■ **What is being asked**: What is wanted is every line below from the one with "grey plate [587,490,652,557]" up to and including the one with "turquoise star [155,195,275,264] -> none", retyped exactly, pictures excluded, nothing else.

Items from a data source
*** Block opens ***
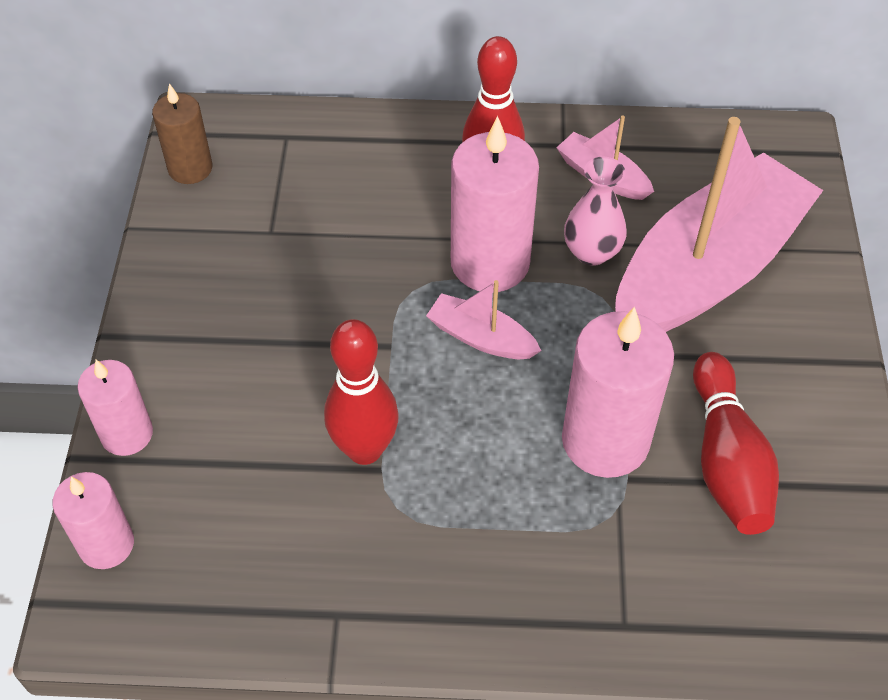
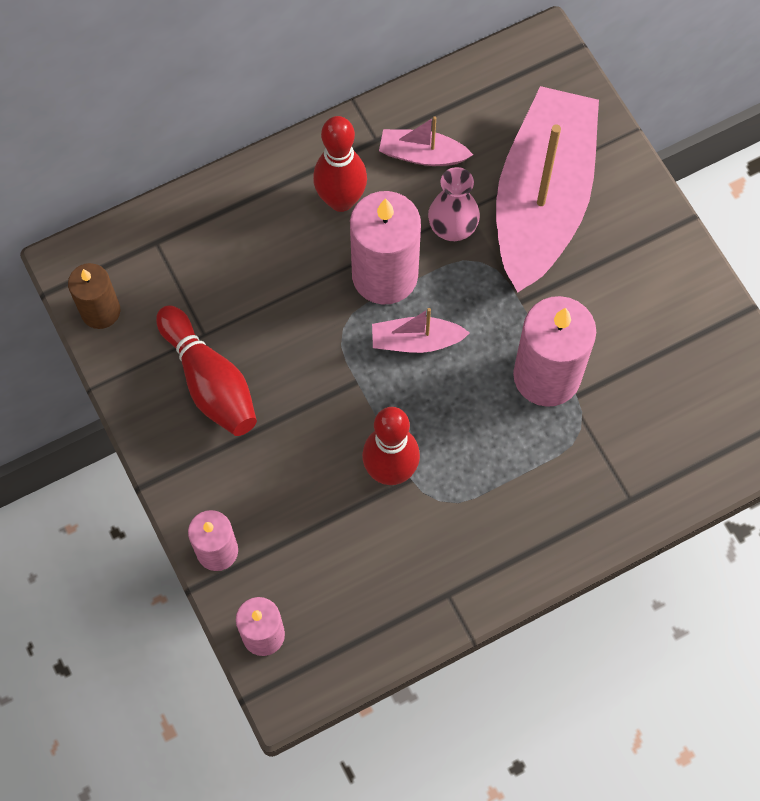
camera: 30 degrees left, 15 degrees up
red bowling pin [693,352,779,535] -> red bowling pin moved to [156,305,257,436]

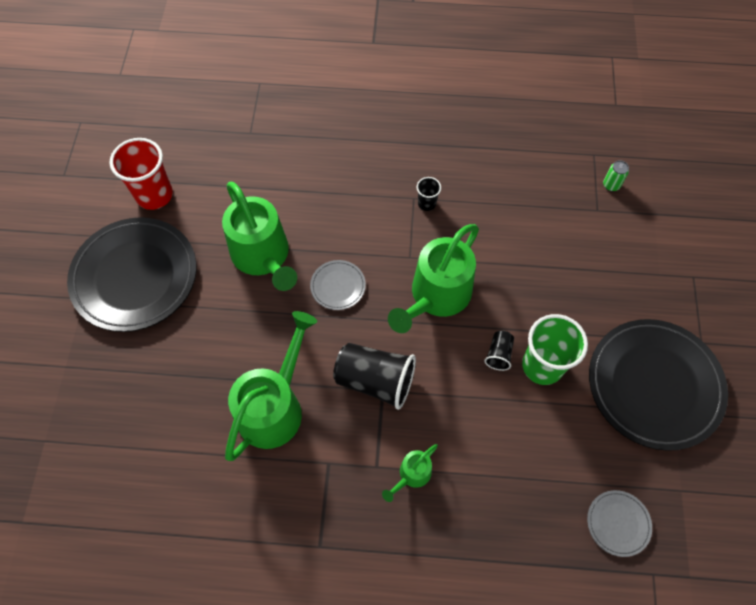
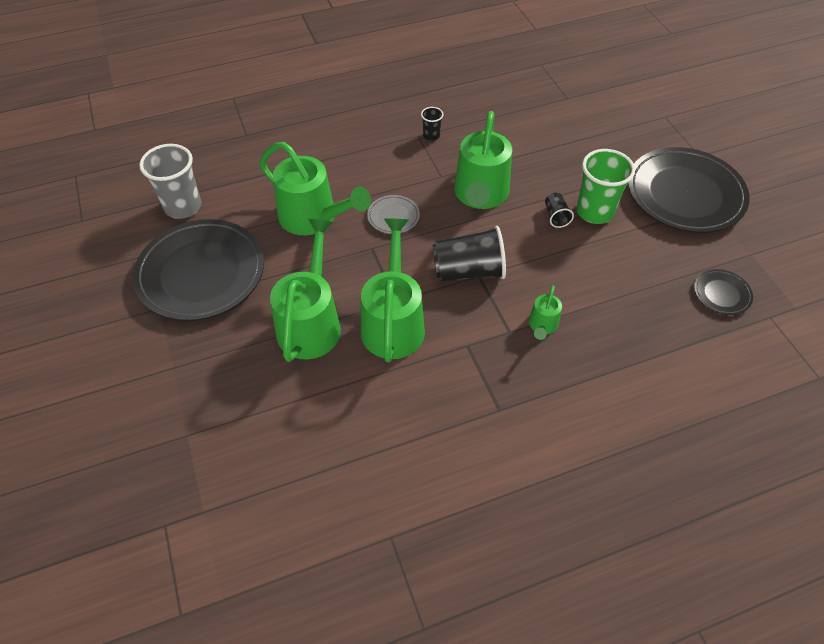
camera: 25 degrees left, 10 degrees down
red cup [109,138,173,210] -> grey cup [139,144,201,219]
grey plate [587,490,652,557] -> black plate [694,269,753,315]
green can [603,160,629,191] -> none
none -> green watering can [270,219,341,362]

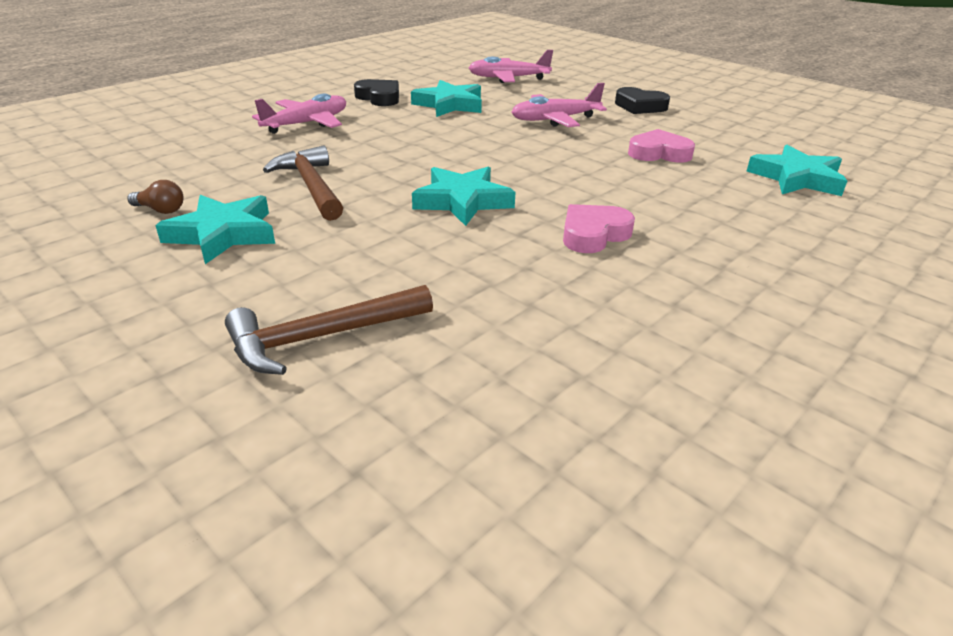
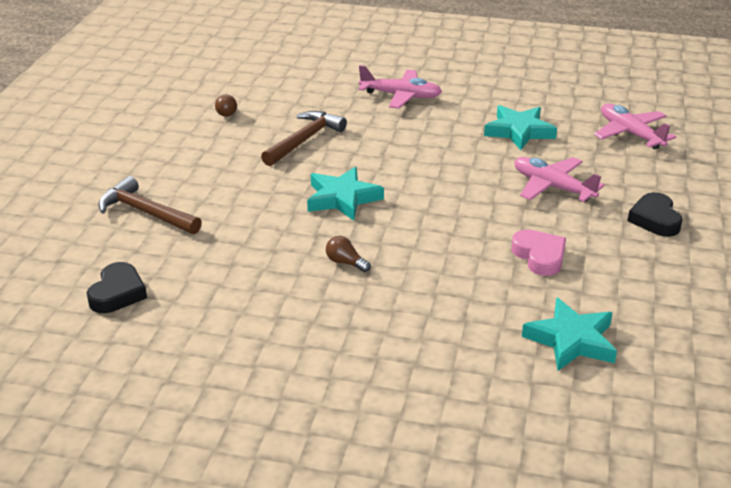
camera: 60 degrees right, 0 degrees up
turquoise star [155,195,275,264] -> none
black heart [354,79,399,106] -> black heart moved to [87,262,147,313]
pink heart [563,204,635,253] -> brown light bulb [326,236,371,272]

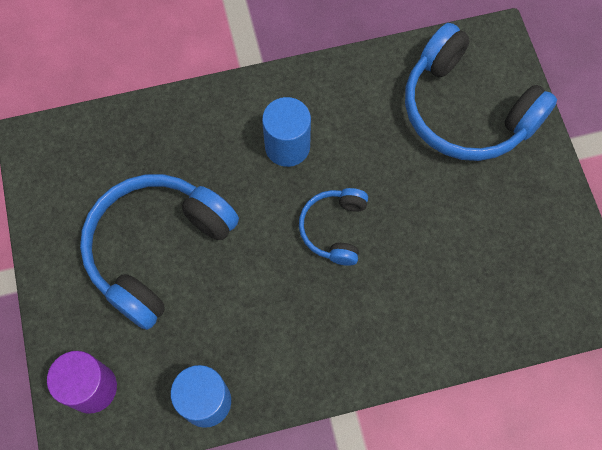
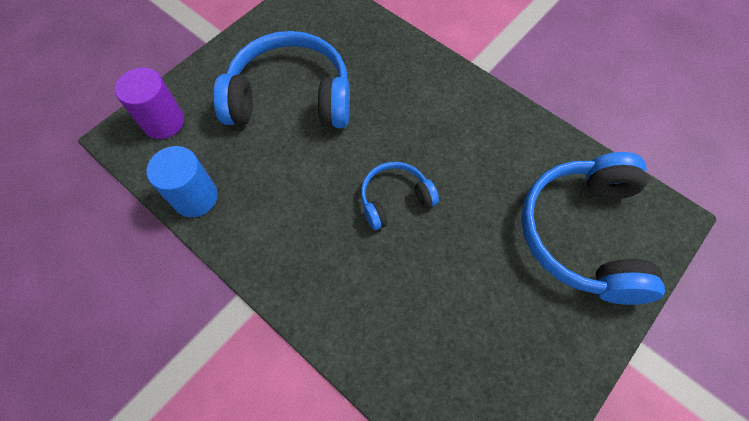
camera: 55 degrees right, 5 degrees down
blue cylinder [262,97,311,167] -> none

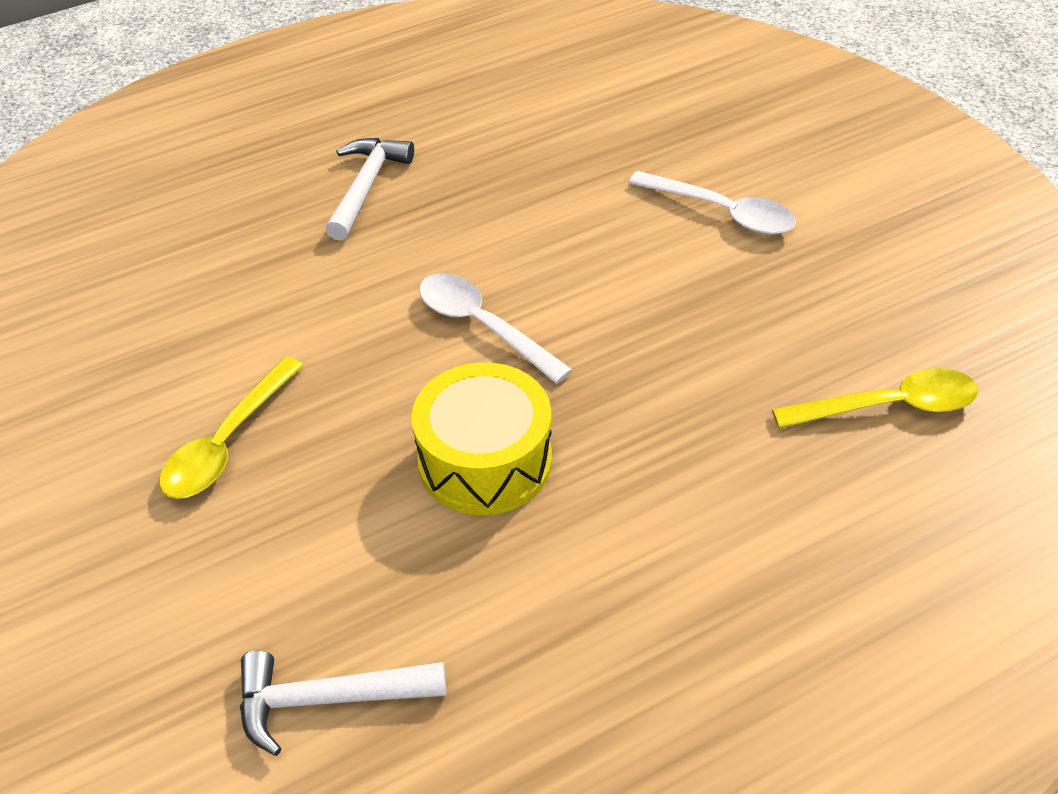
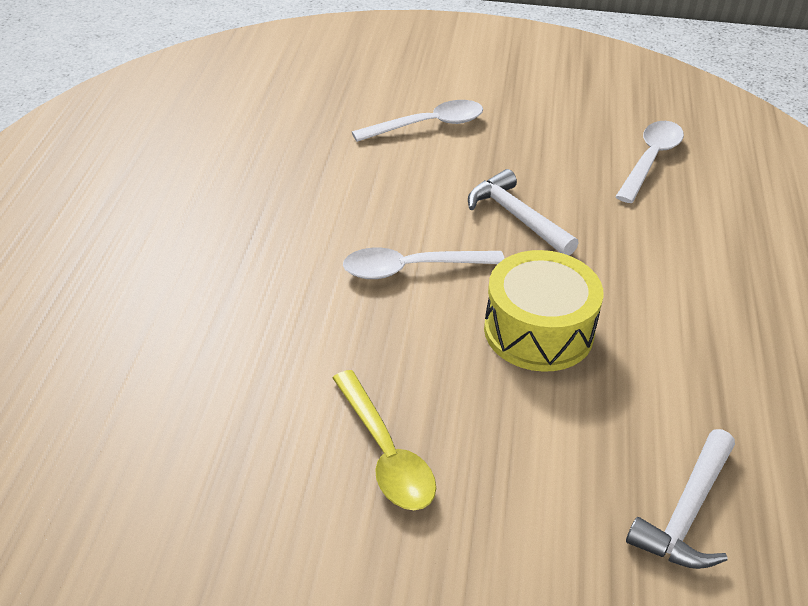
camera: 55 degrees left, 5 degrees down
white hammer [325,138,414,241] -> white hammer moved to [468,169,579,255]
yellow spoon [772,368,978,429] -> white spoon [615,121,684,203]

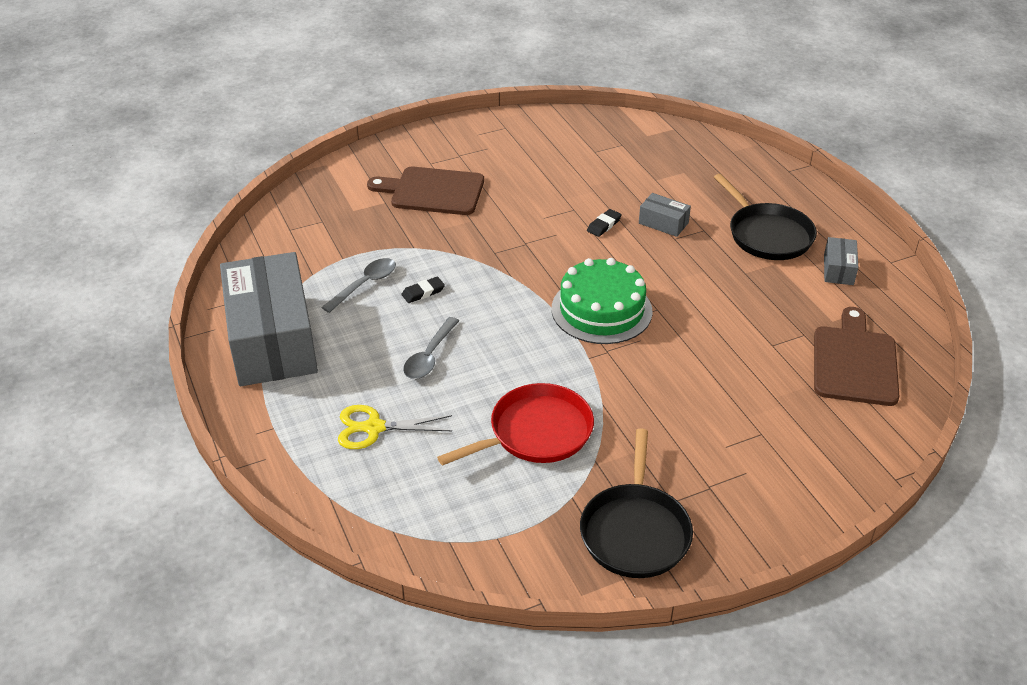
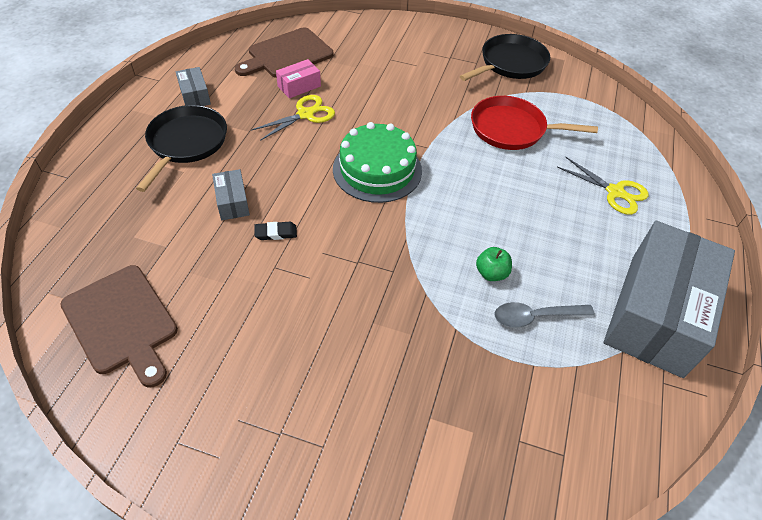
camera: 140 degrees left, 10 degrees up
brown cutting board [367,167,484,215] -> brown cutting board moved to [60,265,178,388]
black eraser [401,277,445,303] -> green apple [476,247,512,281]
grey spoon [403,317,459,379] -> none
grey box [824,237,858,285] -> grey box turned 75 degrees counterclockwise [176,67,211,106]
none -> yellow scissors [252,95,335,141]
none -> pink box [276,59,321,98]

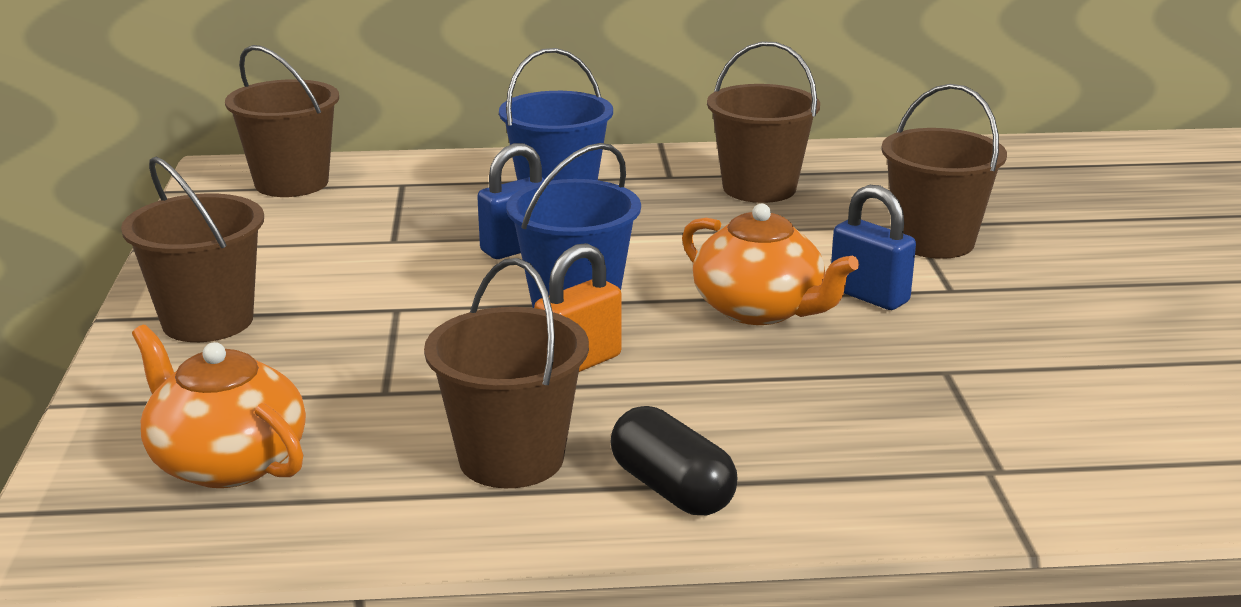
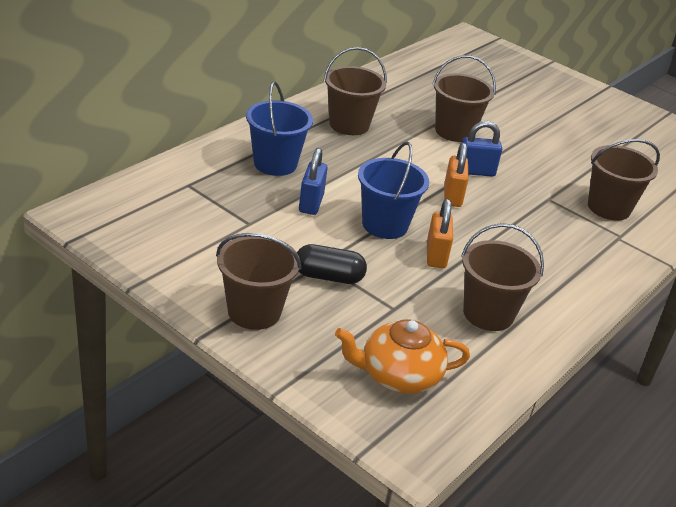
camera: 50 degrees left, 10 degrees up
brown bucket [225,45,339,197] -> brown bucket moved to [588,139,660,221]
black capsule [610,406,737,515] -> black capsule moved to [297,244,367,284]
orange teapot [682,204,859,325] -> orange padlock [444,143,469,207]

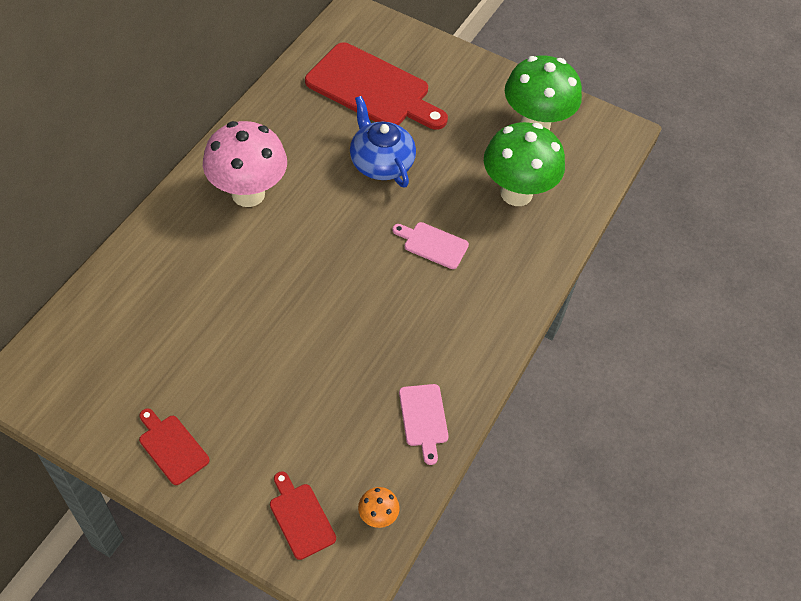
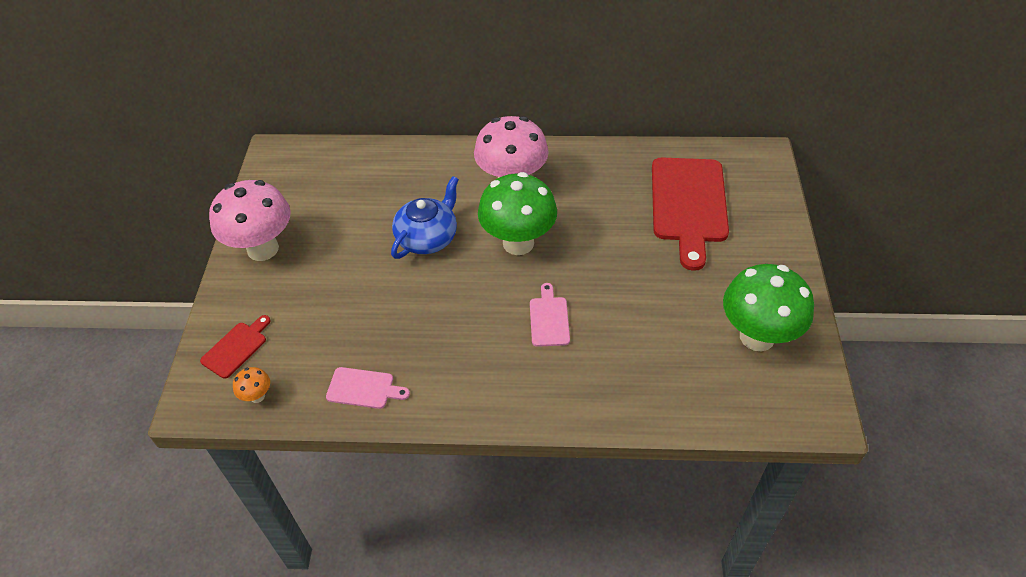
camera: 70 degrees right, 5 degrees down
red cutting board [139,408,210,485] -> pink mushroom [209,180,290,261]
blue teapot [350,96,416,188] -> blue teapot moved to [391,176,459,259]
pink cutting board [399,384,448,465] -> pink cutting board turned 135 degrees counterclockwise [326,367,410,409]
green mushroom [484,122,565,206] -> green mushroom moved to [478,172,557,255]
*** Block closes ***
■ **Exercise result**:
grey plate [587,490,652,557] -> black plate [694,269,753,315]
green can [603,160,629,191] -> none
none -> green watering can [270,219,341,362]

camera: 60 degrees right, 0 degrees up
turquoise star [155,195,275,264] -> none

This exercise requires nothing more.